___ PROVIDED ENTRIES
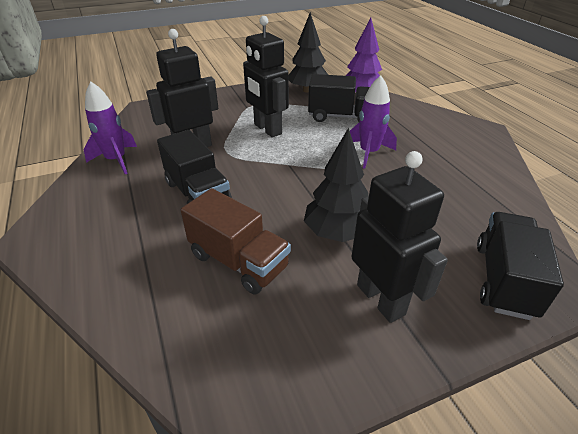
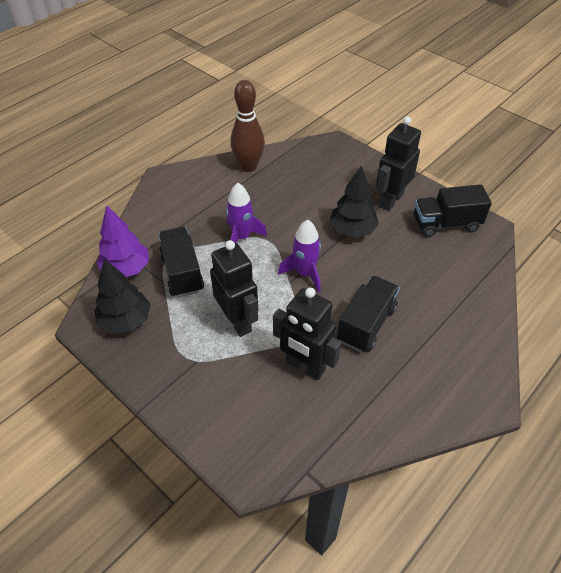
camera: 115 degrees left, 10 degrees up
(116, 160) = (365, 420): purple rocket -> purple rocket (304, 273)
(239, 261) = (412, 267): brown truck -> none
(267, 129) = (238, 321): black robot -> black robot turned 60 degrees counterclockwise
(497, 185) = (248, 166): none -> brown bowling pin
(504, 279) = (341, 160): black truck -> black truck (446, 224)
______
◆ **TASK**:
Repeat the records above exactly, without pictures.

◆ **RESPONSE AREA**:
camera: 115 degrees left, 10 degrees up
(116, 160) = (365, 420): purple rocket -> purple rocket (304, 273)
(239, 261) = (412, 267): brown truck -> none
(267, 129) = (238, 321): black robot -> black robot turned 60 degrees counterclockwise
(497, 185) = (248, 166): none -> brown bowling pin
(504, 279) = (341, 160): black truck -> black truck (446, 224)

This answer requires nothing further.